### Task details
With the pictures left out, please return exactly the line holding "white 1x1 brick [367,288,429,379]" and each following line until the entries end.

(Dataset excerpts begins)

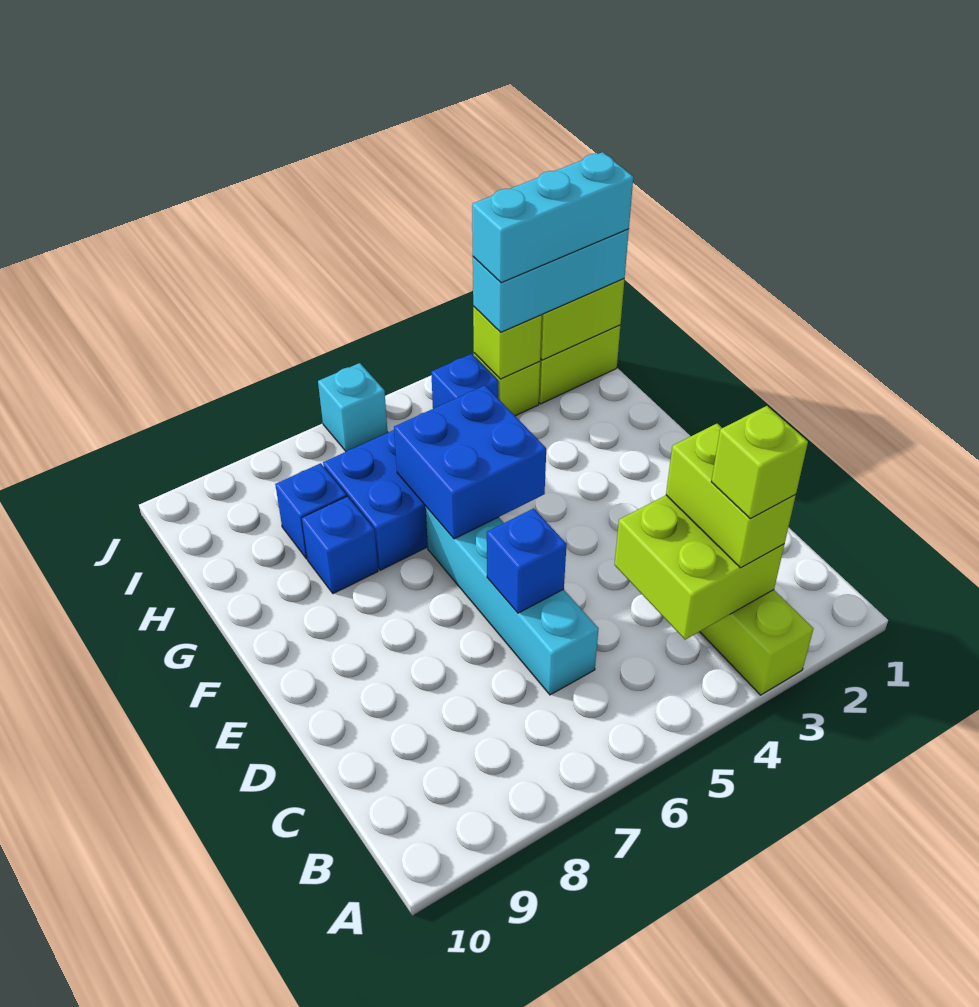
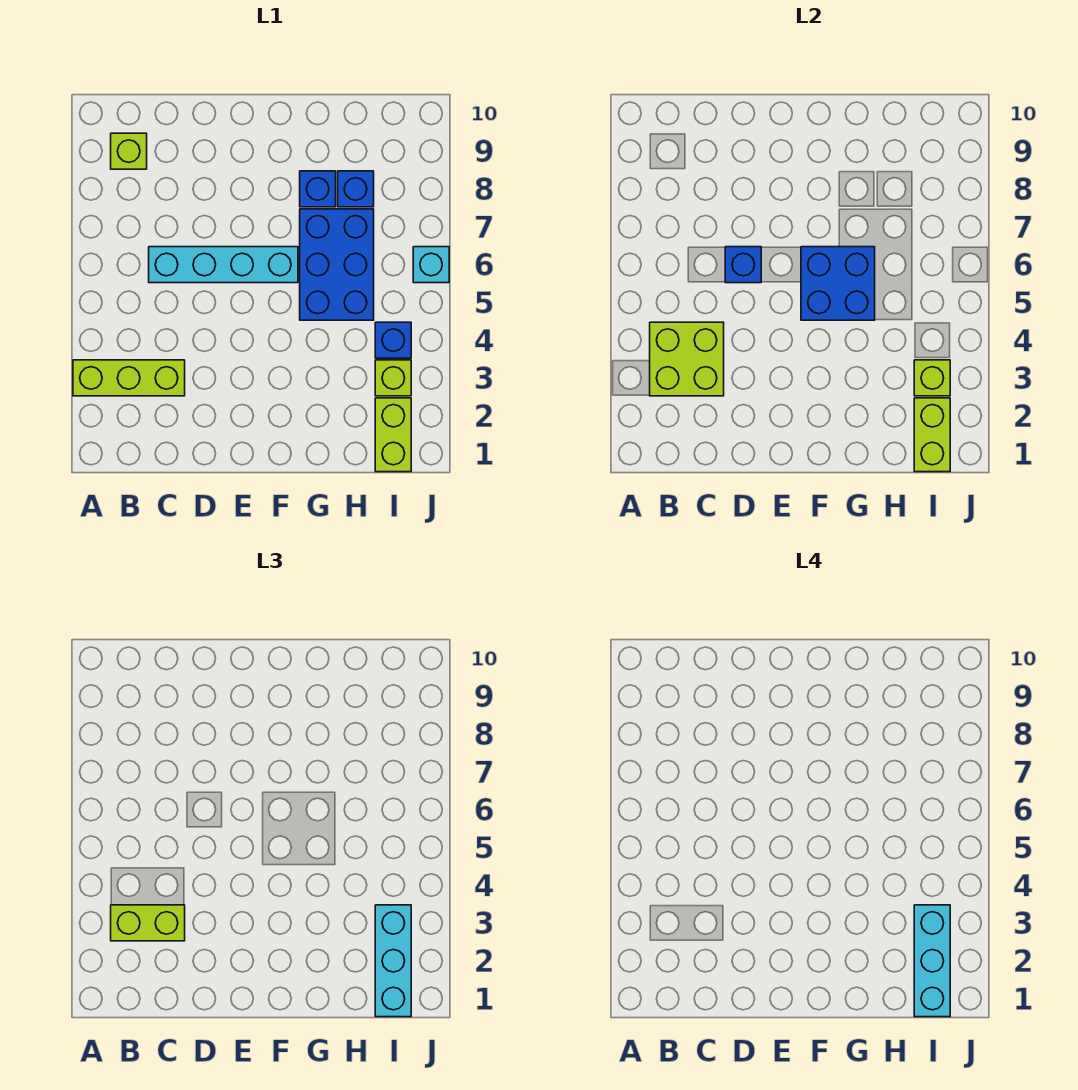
lime 1x1 brick [711,406,808,519] -> lime 1x1 brick moved to [111,133,147,169]

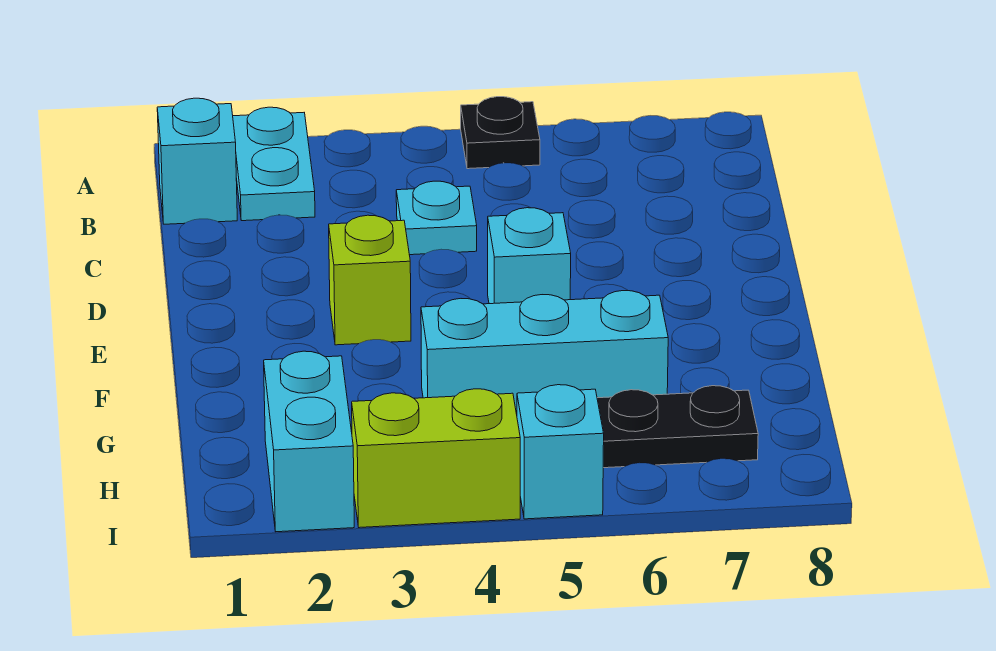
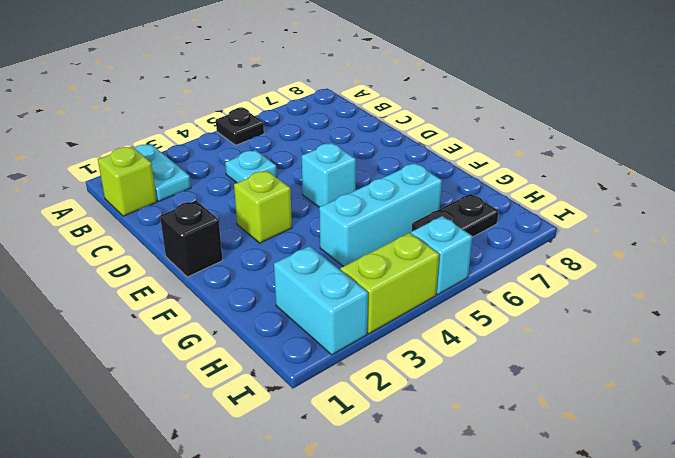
cyan 1x1 brick [157,98,237,224] -> lime 1x1 brick [98,147,157,216]
none -> black 1x1 brick [160,200,223,277]

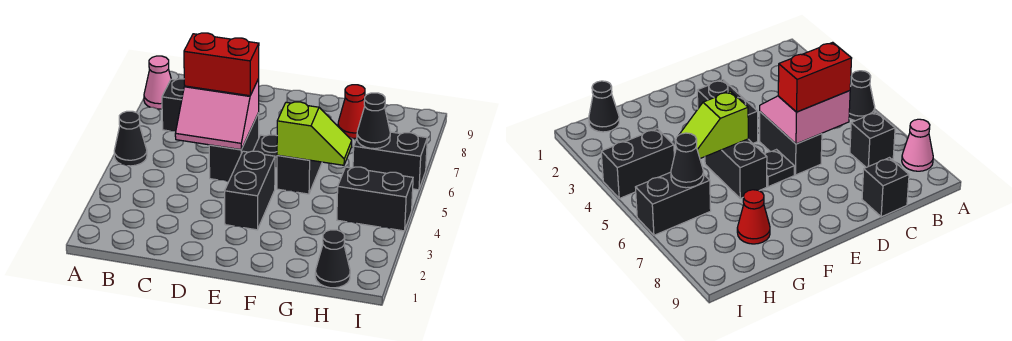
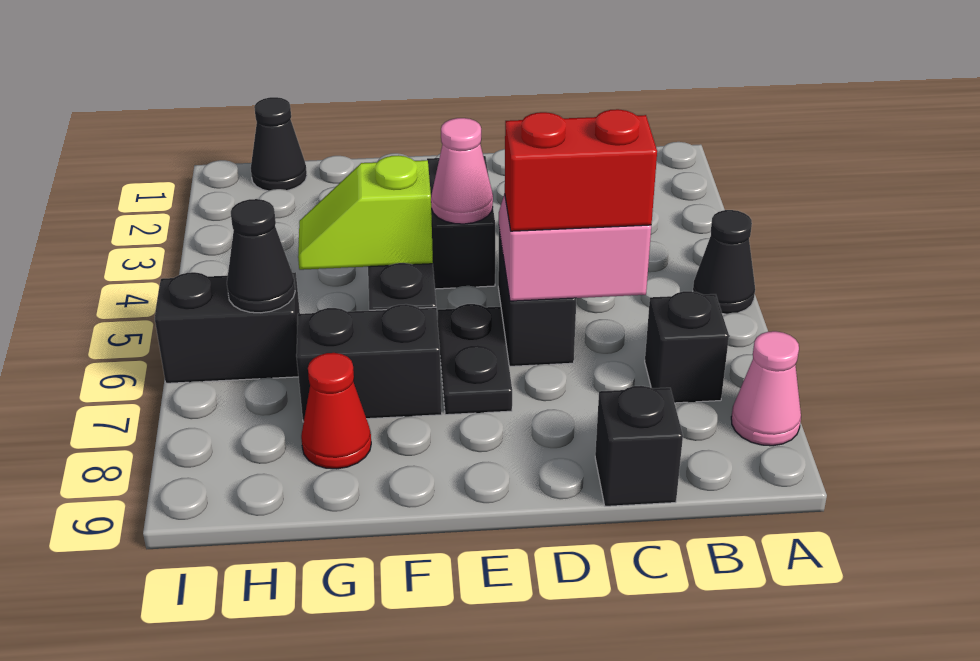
none -> pink 1x1 cone [431,118,493,224]
black 1x1 plate [253,135,277,168] -> black 1x2 plate [438,304,512,415]
black 1x2 brick [337,167,413,231] -> black 1x2 brick moved to [296,304,442,422]

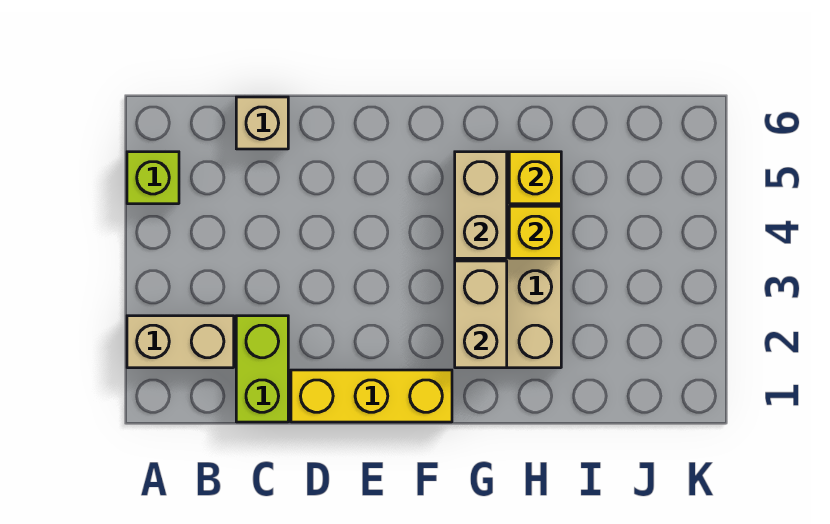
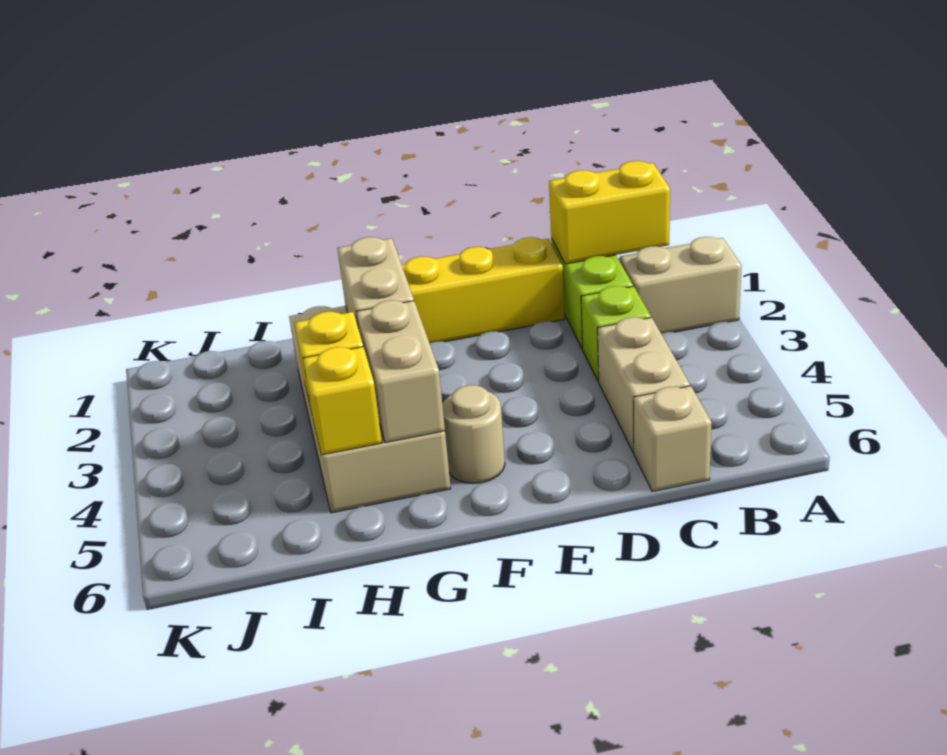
lime 1x1 brick [127,152,179,204] -> lime 1x1 brick moved to [581,286,651,382]
none -> yellow 1x2 brick [549,161,670,264]
none -> tan 1x2 brick [598,317,690,453]
none -> tan 1x1 round brick [442,385,505,484]

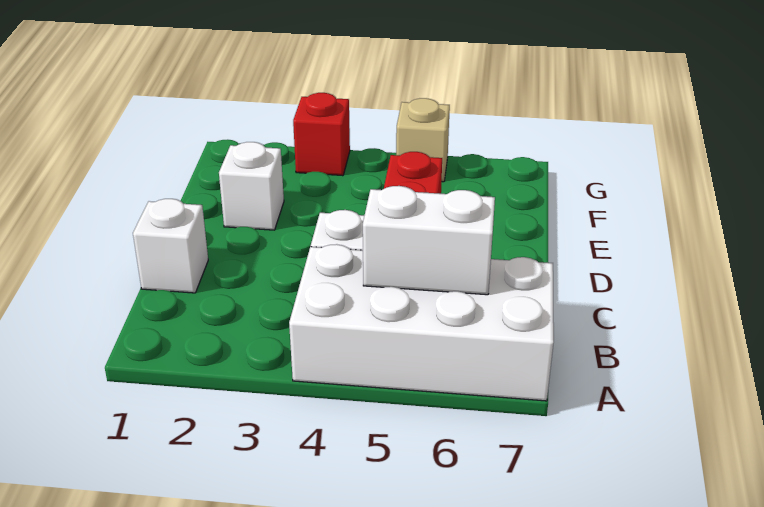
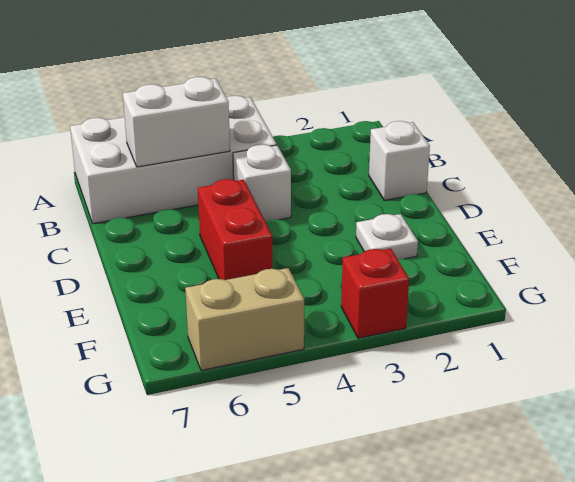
white 1x1 brick [219,142,284,230] -> white 1x1 plate [356,214,418,260]
tan 1x1 brick [396,98,450,182] -> tan 1x2 brick [185,268,304,370]

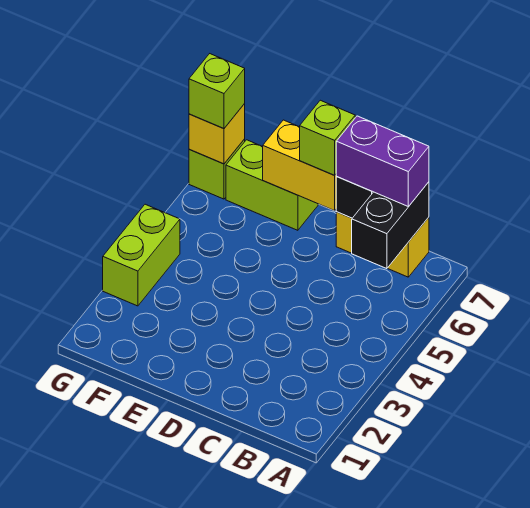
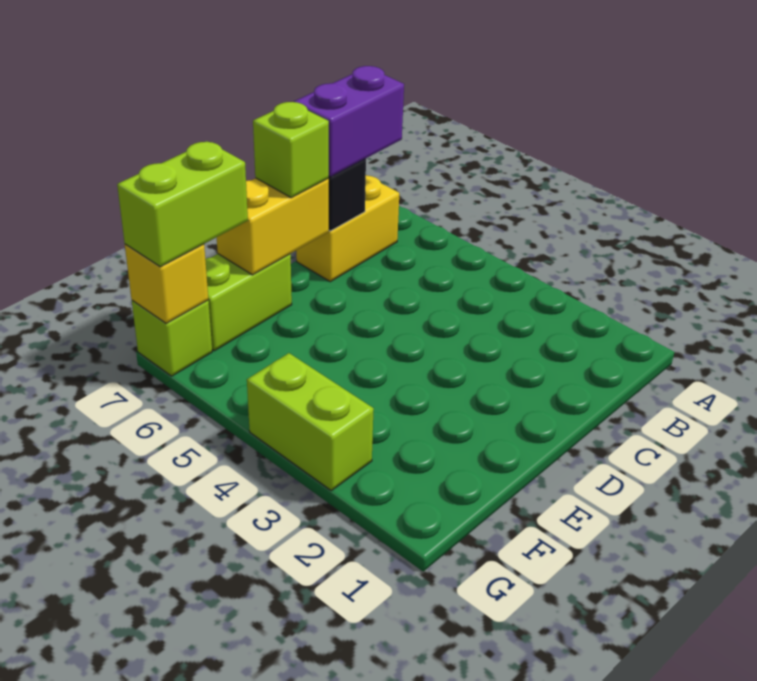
black 1x2 brick [352,182,429,269] -> none
lime 1x1 brick [189,54,245,129] -> lime 1x2 brick [117,142,248,267]

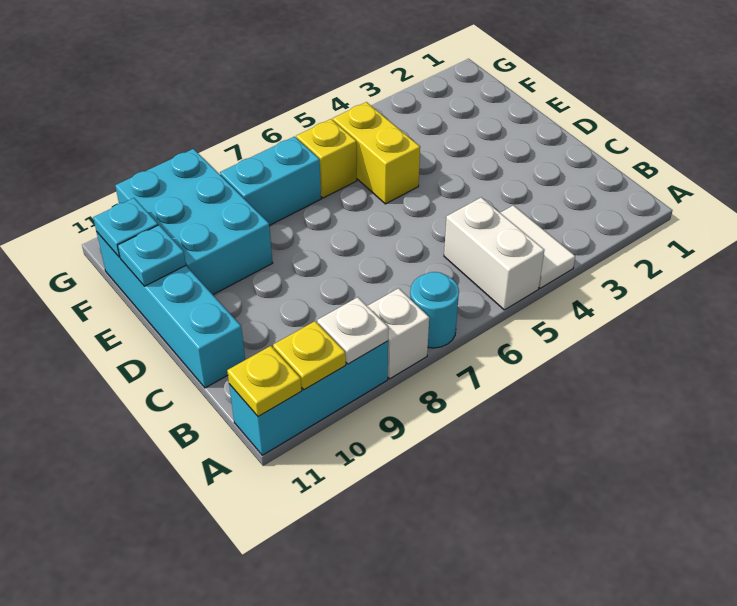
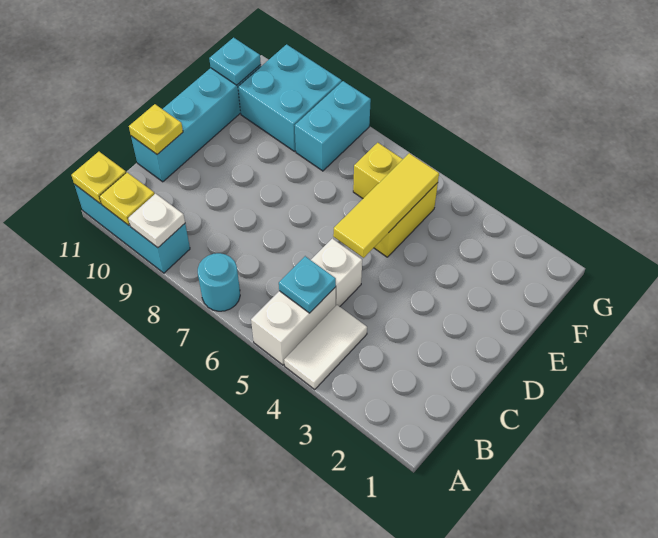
white 1x1 brick [367,288,429,379] -> white 1x1 brick moved to [311,238,362,306]
none -> yellow 1x1 plate [129,104,183,154]
none -> yellow 1x3 tile [333,153,439,258]
cyan 2x3 brick [115,149,272,295] -> cyan 2x2 brick [238,44,342,151]
cyan 1x1 plate [118,225,186,286] -> cyan 1x1 plate moved to [279,256,336,313]
cyan 1x2 brick [220,137,321,226] -> cyan 1x2 brick turned to [295,81,371,171]

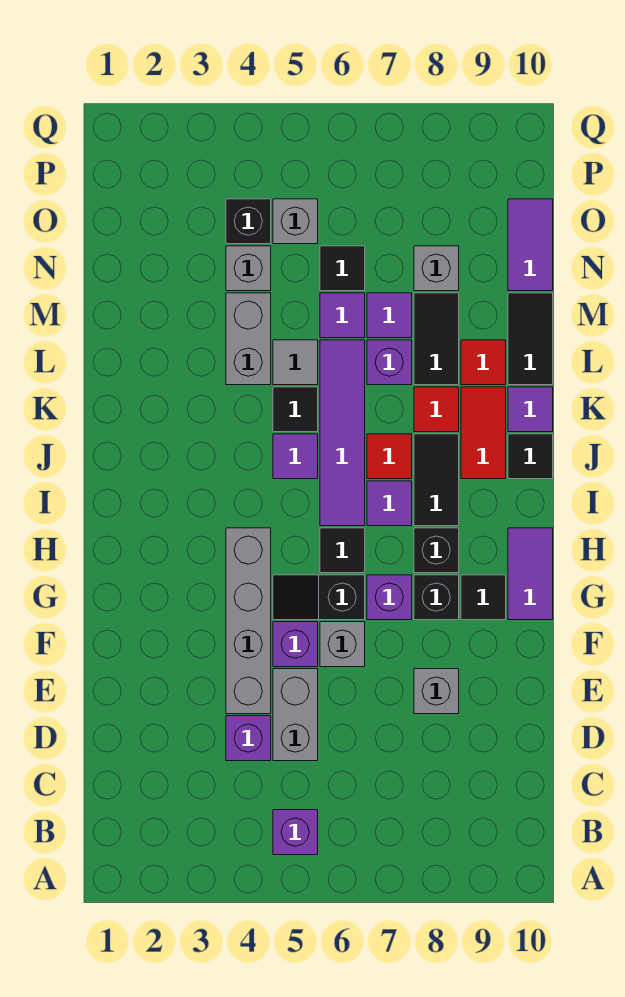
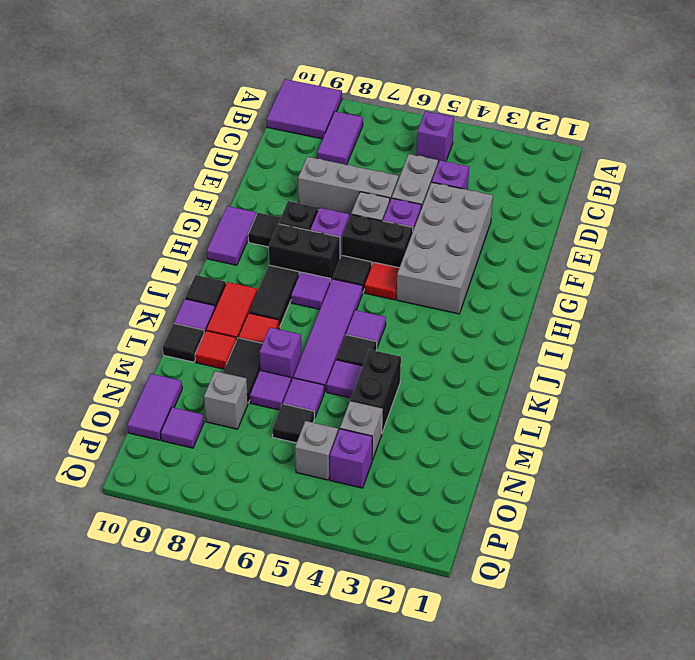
none -> purple 2x2 tile [267,79,342,139]
none -> purple 1x2 tile [317,111,363,165]
grey 1x4 brick [226,528,271,714] -> grey 2x4 brick [397,182,493,314]
grey 1x1 brick [414,669,459,714] -> grey 1x3 brick [298,157,398,215]
black 1x2 slope [273,575,365,620] -> black 1x2 brick [342,214,413,268]
black 1x1 brick [414,528,459,573] -> black 1x2 brick [269,224,340,280]
red 1x1 tile [367,434,412,479] -> red 1x1 tile moved to [365,262,399,300]
grey 1x2 brick [226,293,271,385] -> black 1x2 brick [350,350,401,433]
grey 1x1 tile [273,340,318,385] -> purple 1x1 tile [326,360,363,398]
black 1x2 tile [508,293,553,385] -> black 1x1 tile [163,323,204,362]
black 1x1 brick [226,199,271,244] -> purple 1x1 brick [330,429,372,488]
none -> purple 1x1 tile [161,407,204,448]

(Dataset excerpts ends)

### Answer to this exercise
white 1x1 brick [367,288,429,379] -> white 1x1 brick moved to [311,238,362,306]
none -> yellow 1x1 plate [129,104,183,154]
none -> yellow 1x3 tile [333,153,439,258]
cyan 2x3 brick [115,149,272,295] -> cyan 2x2 brick [238,44,342,151]
cyan 1x1 plate [118,225,186,286] -> cyan 1x1 plate moved to [279,256,336,313]
cyan 1x2 brick [220,137,321,226] -> cyan 1x2 brick turned to [295,81,371,171]

none -> purple 2x2 tile [267,79,342,139]
none -> purple 1x2 tile [317,111,363,165]
grey 1x4 brick [226,528,271,714] -> grey 2x4 brick [397,182,493,314]
grey 1x1 brick [414,669,459,714] -> grey 1x3 brick [298,157,398,215]
black 1x2 slope [273,575,365,620] -> black 1x2 brick [342,214,413,268]
black 1x1 brick [414,528,459,573] -> black 1x2 brick [269,224,340,280]
red 1x1 tile [367,434,412,479] -> red 1x1 tile moved to [365,262,399,300]
grey 1x2 brick [226,293,271,385] -> black 1x2 brick [350,350,401,433]
grey 1x1 tile [273,340,318,385] -> purple 1x1 tile [326,360,363,398]
black 1x2 tile [508,293,553,385] -> black 1x1 tile [163,323,204,362]
black 1x1 brick [226,199,271,244] -> purple 1x1 brick [330,429,372,488]
none -> purple 1x1 tile [161,407,204,448]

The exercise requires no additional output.